» **Material fornecido**

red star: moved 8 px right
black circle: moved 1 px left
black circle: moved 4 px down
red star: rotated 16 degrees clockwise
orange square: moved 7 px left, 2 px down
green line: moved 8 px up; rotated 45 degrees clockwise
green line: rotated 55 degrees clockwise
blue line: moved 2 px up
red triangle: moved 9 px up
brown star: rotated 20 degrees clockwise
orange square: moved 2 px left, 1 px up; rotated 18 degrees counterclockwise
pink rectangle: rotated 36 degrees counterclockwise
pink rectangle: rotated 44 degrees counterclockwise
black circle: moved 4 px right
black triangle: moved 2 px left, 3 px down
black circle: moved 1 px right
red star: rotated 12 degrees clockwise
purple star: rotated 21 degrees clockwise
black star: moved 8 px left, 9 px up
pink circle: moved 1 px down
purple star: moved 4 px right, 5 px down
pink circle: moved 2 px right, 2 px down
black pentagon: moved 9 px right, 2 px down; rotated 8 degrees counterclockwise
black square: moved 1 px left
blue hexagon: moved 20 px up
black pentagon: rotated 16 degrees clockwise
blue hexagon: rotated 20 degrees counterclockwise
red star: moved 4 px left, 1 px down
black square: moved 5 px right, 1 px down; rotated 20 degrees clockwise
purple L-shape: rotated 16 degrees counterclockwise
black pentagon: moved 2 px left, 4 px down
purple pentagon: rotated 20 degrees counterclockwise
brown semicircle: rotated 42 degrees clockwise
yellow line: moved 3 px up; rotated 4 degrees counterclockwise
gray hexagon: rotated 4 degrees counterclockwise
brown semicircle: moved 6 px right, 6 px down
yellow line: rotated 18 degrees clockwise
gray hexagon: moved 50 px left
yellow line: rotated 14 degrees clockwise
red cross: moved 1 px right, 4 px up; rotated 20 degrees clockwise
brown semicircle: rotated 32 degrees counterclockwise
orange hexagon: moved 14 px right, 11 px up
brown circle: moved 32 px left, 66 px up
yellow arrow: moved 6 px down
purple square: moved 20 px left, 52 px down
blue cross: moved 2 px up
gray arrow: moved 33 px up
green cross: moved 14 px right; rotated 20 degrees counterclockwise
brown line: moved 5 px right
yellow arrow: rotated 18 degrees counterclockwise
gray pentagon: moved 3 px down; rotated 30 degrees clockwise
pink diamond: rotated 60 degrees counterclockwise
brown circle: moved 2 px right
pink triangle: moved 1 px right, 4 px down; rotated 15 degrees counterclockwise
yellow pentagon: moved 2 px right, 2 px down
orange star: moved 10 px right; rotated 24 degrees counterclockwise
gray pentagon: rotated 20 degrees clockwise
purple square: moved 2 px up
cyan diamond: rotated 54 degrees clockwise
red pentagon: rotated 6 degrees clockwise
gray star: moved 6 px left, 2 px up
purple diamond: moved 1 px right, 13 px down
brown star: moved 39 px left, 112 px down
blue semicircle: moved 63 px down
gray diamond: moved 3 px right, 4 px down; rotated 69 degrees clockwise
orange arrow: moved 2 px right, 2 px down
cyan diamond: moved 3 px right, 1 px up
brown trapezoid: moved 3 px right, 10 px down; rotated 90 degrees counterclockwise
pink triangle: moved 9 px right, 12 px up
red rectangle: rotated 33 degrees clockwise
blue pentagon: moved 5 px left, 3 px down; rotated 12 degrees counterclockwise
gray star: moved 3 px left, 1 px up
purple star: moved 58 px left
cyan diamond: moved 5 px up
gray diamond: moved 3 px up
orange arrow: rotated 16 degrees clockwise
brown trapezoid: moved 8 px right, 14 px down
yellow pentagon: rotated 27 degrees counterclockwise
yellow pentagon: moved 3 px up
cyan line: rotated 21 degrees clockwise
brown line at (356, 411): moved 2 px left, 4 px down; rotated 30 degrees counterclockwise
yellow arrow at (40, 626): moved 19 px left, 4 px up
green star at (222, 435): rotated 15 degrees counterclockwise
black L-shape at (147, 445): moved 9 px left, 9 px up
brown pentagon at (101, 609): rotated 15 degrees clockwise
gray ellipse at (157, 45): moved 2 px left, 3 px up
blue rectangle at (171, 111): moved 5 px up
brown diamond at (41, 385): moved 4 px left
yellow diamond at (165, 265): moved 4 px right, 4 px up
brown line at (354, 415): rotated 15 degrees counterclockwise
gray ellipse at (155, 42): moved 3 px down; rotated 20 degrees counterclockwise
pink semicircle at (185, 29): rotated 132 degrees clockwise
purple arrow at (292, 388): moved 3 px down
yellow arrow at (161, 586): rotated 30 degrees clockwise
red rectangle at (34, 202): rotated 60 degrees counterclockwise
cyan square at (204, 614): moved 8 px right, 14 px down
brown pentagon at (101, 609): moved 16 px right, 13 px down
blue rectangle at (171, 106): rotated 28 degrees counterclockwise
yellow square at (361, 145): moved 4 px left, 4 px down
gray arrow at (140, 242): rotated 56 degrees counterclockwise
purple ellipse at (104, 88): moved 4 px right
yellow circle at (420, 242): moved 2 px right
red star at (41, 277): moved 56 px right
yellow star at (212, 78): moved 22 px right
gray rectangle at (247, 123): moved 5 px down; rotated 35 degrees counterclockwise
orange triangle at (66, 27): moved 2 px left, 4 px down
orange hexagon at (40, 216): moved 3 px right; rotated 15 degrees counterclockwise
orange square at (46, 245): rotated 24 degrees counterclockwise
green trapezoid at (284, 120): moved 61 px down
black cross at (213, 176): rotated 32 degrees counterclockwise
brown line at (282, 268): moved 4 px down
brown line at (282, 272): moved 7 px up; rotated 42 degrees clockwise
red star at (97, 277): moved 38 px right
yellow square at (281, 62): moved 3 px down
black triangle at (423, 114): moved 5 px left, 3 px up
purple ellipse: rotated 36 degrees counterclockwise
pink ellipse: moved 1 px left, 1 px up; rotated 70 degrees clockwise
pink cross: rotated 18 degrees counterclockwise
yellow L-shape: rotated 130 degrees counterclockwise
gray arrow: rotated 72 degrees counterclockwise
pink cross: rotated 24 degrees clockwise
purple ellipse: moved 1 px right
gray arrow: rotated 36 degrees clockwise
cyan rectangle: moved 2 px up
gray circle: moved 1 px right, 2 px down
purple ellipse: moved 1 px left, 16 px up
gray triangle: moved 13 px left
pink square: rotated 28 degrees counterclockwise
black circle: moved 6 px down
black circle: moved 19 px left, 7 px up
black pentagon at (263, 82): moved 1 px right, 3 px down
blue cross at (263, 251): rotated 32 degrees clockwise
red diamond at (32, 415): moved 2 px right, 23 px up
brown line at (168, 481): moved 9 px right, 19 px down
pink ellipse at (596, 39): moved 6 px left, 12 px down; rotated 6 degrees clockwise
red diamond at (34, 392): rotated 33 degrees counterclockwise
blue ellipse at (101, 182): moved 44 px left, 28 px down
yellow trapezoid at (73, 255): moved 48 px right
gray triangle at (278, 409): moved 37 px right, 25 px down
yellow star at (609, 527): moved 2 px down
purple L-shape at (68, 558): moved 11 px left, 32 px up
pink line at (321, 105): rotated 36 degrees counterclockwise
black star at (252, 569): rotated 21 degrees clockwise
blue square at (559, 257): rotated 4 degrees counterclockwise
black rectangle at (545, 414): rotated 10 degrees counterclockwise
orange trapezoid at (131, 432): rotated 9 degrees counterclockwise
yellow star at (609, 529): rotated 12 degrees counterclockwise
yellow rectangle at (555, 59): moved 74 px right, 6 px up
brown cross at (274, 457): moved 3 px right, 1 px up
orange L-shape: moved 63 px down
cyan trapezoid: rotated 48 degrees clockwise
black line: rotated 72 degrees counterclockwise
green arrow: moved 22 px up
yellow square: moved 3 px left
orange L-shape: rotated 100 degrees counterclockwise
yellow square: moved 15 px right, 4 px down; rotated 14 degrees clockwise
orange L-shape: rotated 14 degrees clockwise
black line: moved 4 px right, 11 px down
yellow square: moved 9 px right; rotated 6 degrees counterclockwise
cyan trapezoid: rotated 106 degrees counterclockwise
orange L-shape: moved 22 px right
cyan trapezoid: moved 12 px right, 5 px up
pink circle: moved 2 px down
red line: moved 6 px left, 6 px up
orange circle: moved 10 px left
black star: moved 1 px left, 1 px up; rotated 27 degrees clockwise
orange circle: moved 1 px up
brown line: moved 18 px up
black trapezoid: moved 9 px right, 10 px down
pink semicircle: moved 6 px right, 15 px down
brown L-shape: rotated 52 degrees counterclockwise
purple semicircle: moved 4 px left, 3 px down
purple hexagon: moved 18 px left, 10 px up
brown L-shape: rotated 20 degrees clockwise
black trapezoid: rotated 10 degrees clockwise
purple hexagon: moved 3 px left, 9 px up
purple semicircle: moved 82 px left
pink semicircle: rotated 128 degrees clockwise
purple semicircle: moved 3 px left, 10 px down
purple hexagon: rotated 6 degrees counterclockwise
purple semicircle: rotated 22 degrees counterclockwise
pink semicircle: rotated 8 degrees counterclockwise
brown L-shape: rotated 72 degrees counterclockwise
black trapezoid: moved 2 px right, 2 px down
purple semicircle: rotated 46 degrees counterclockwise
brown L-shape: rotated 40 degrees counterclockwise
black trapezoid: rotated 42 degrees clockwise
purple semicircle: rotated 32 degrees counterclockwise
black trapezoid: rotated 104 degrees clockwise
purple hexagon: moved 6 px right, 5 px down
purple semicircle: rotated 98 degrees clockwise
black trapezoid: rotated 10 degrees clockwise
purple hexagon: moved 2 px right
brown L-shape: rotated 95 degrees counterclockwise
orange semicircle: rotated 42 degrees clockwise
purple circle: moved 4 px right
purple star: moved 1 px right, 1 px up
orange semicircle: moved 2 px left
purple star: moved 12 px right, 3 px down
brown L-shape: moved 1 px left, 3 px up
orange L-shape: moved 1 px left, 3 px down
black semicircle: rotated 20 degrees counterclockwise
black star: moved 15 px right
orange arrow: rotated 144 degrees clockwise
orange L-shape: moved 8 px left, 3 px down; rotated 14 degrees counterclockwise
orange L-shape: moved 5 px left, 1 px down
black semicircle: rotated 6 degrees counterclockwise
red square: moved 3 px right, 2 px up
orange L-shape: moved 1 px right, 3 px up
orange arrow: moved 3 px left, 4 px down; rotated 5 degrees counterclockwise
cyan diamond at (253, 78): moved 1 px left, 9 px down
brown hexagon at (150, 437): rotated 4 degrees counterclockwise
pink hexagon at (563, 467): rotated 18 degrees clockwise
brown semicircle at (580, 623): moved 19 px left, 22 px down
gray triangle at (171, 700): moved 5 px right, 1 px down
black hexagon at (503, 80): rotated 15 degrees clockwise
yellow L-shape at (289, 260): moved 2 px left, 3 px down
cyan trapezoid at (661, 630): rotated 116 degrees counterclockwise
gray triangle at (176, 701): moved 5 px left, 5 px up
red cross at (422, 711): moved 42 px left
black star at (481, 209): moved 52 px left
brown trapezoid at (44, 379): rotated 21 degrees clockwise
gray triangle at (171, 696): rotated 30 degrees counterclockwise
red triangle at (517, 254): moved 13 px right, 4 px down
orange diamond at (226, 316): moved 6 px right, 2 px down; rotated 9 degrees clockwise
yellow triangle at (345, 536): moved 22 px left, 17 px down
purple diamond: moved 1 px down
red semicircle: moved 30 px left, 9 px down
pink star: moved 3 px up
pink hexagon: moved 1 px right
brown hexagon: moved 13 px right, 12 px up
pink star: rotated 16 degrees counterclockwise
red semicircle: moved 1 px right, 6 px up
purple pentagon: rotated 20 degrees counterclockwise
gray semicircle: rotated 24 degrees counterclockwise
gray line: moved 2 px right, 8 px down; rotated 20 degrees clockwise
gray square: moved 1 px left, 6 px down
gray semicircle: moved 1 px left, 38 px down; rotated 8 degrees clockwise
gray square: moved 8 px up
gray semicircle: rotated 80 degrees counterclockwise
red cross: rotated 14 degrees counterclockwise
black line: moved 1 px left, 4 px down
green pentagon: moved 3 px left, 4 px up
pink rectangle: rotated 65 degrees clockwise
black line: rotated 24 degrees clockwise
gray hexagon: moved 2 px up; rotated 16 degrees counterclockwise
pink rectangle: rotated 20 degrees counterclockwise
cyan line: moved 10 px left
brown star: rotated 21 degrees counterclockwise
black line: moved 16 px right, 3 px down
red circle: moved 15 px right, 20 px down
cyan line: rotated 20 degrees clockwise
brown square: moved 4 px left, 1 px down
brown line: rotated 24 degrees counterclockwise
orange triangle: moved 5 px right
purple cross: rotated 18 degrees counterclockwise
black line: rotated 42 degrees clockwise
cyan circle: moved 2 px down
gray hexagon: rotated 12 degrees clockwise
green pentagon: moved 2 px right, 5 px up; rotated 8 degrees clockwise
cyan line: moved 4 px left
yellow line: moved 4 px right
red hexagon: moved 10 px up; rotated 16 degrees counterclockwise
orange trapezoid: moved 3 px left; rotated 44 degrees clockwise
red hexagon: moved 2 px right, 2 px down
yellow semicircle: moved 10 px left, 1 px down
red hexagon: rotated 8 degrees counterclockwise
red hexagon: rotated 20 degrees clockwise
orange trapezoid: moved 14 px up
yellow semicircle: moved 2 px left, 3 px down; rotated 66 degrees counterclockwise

» **Descrição da tarefa**
Devolva cada linha da listagem acima em que aparece a palavra "ellipse".

» **Tarefa concluída**
gray ellipse at (157, 45): moved 2 px left, 3 px up
gray ellipse at (155, 42): moved 3 px down; rotated 20 degrees counterclockwise
purple ellipse at (104, 88): moved 4 px right
purple ellipse: rotated 36 degrees counterclockwise
pink ellipse: moved 1 px left, 1 px up; rotated 70 degrees clockwise
purple ellipse: moved 1 px right
purple ellipse: moved 1 px left, 16 px up
pink ellipse at (596, 39): moved 6 px left, 12 px down; rotated 6 degrees clockwise
blue ellipse at (101, 182): moved 44 px left, 28 px down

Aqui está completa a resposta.